++++ Provided information ++++

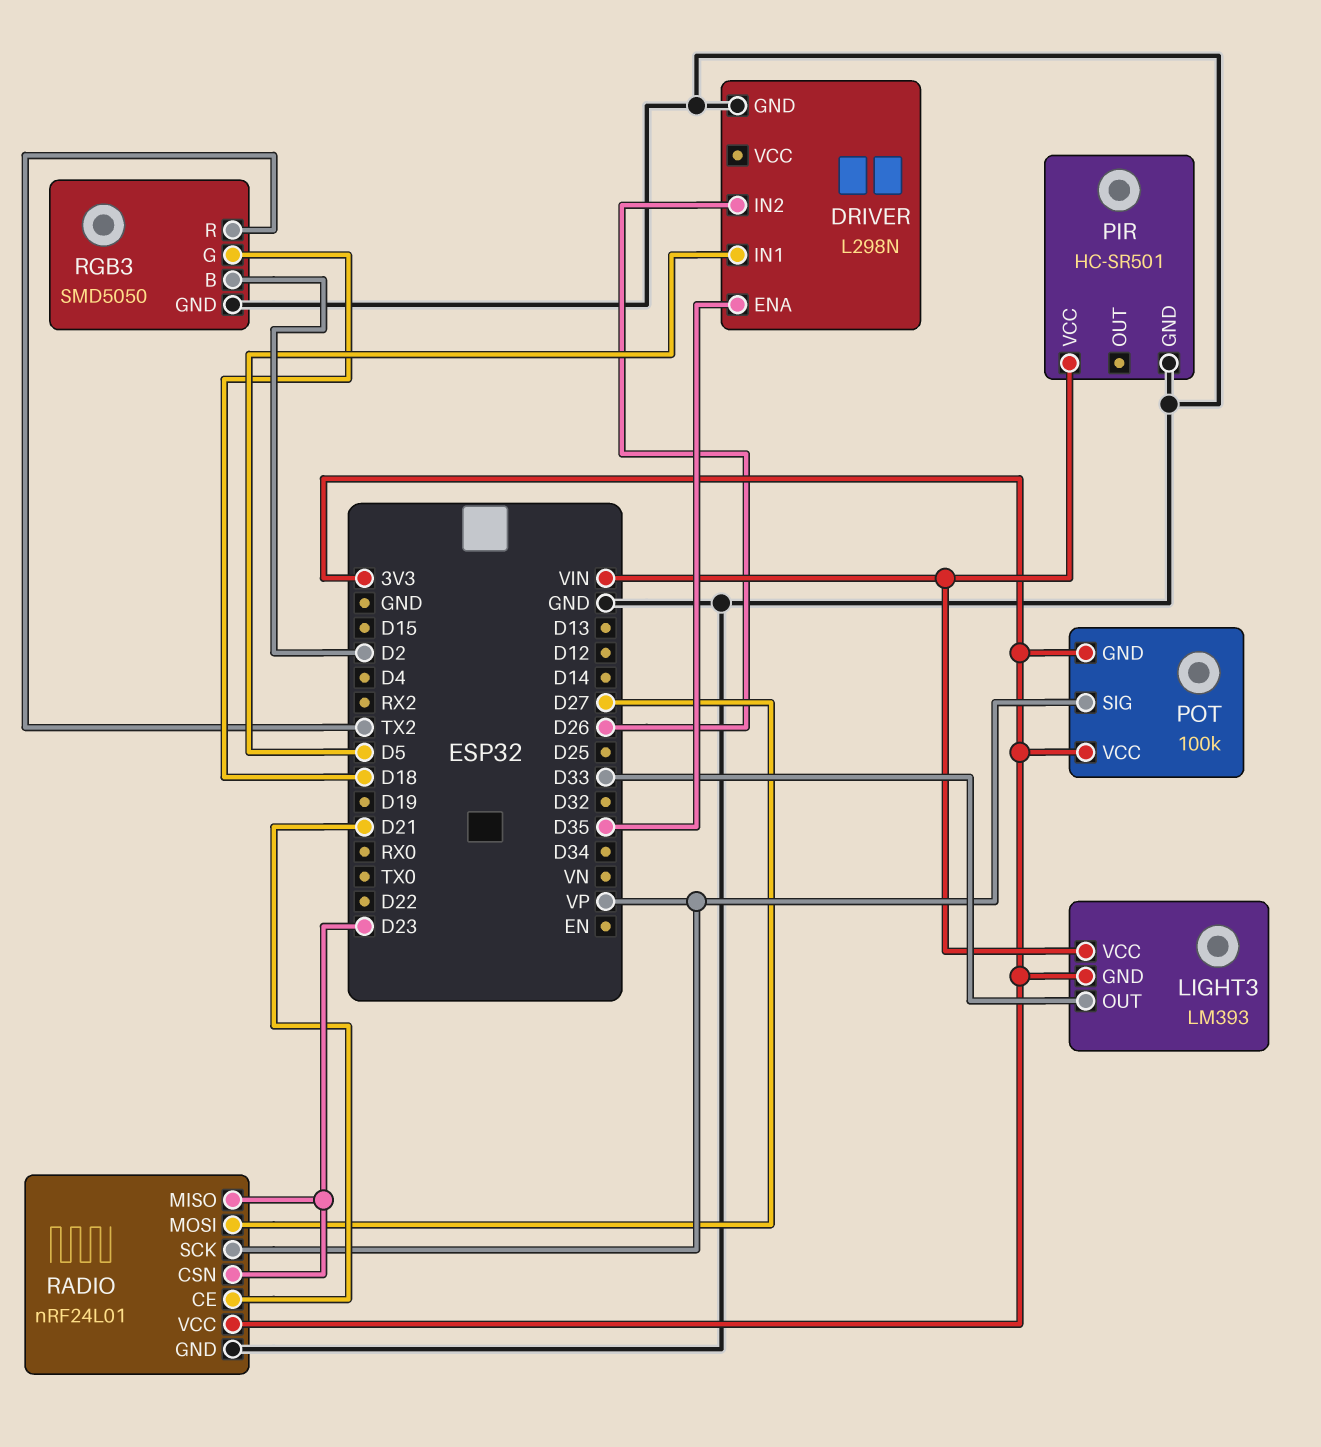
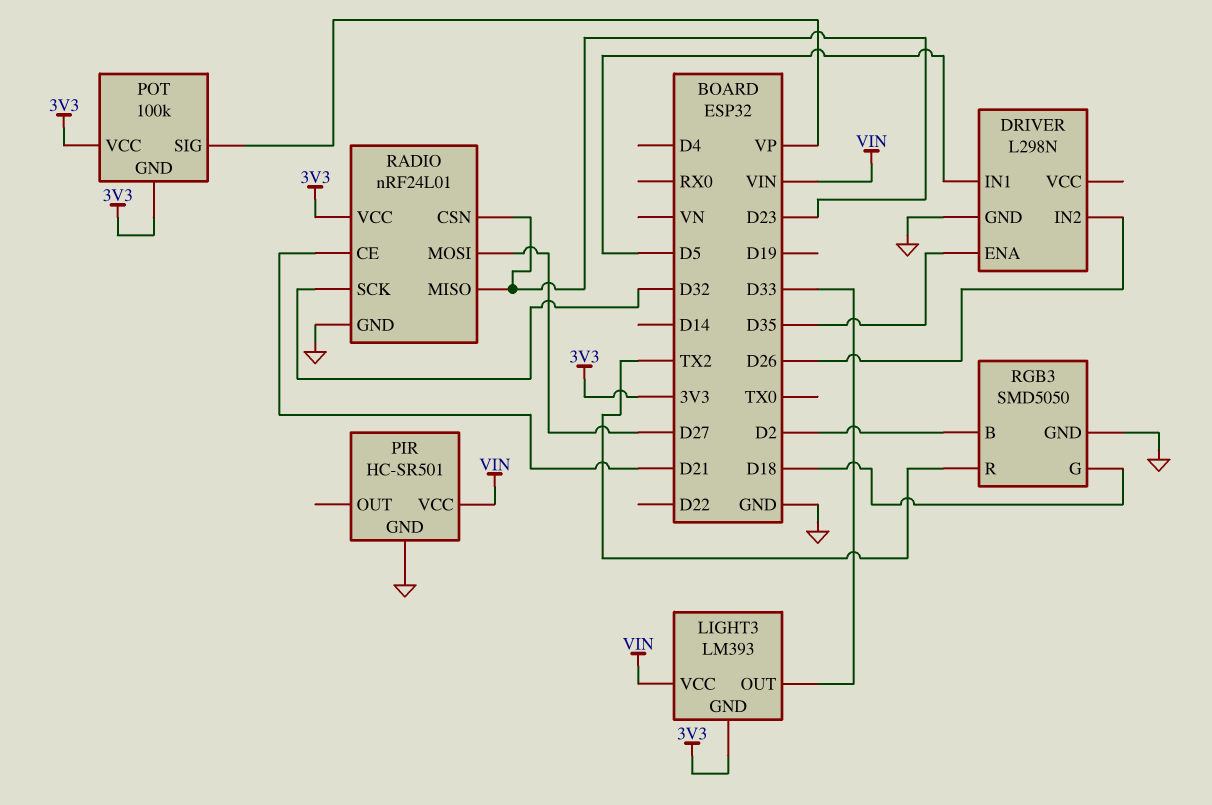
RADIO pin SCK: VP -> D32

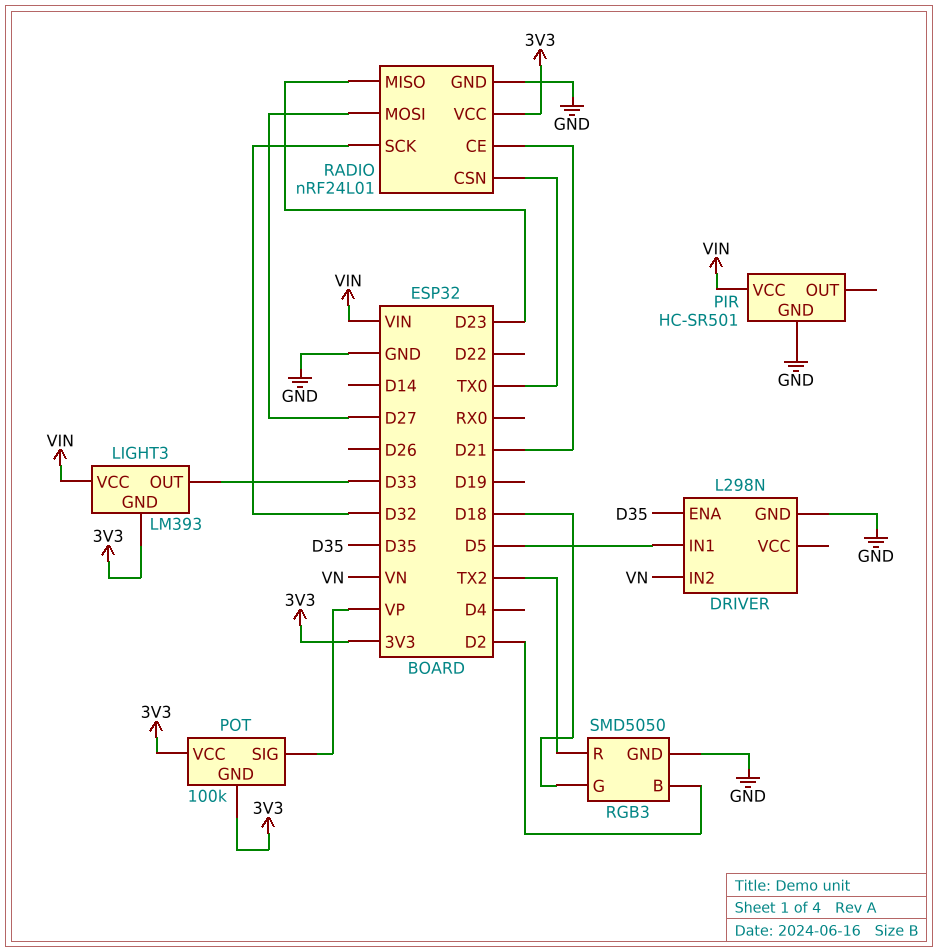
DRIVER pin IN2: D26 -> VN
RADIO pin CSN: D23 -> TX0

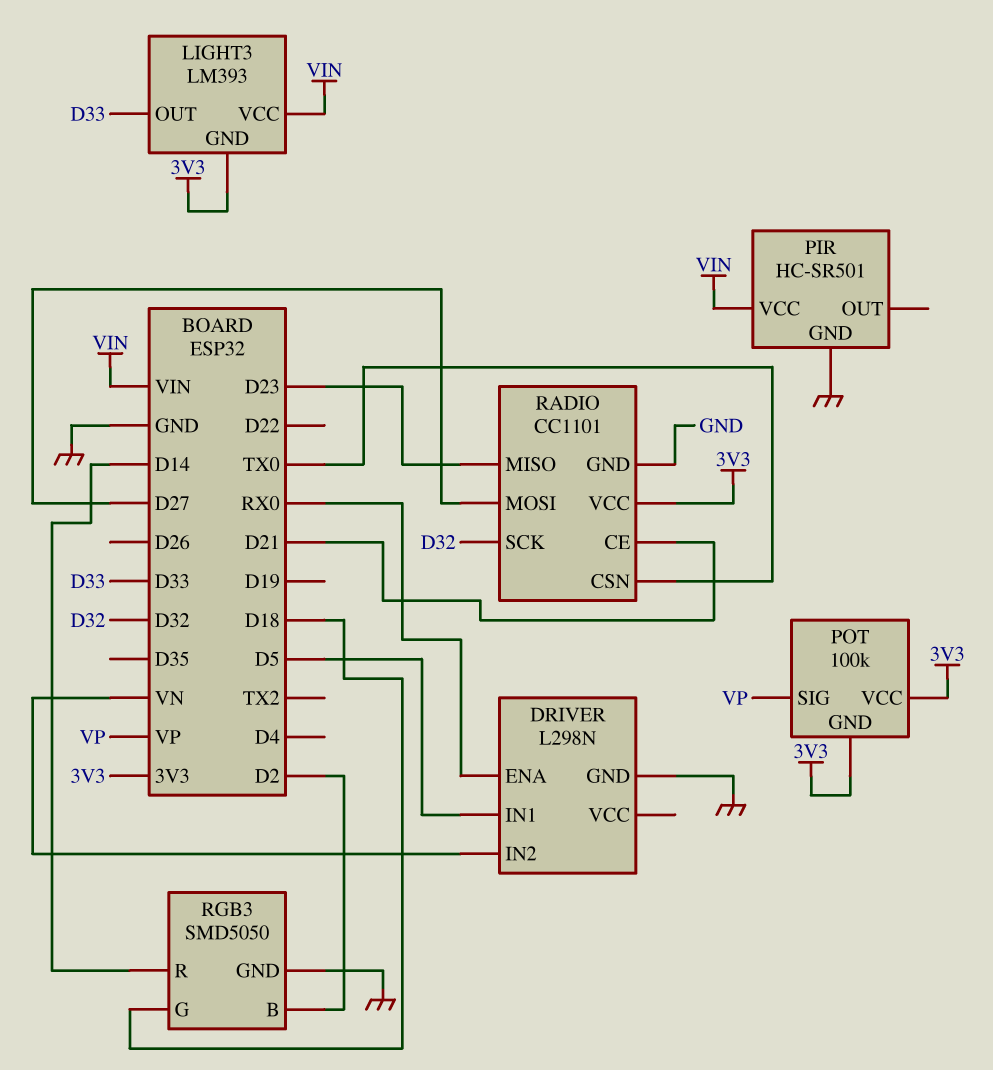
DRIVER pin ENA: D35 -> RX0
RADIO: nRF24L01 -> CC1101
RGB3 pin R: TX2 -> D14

++++
++++ Provided information ++++

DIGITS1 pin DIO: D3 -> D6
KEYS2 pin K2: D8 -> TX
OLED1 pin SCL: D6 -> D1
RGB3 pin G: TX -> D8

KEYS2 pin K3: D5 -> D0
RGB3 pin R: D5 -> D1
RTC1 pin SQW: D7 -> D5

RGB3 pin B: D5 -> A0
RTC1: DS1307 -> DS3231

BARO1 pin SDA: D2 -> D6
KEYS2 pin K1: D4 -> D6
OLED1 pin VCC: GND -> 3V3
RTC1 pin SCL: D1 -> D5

++++

**Goal of the exercise:**
Find the lines above that hold "RADIO", then copy each of them.

**Task answer:**
RADIO pin SCK: VP -> D32
RADIO pin CSN: D23 -> TX0
RADIO: nRF24L01 -> CC1101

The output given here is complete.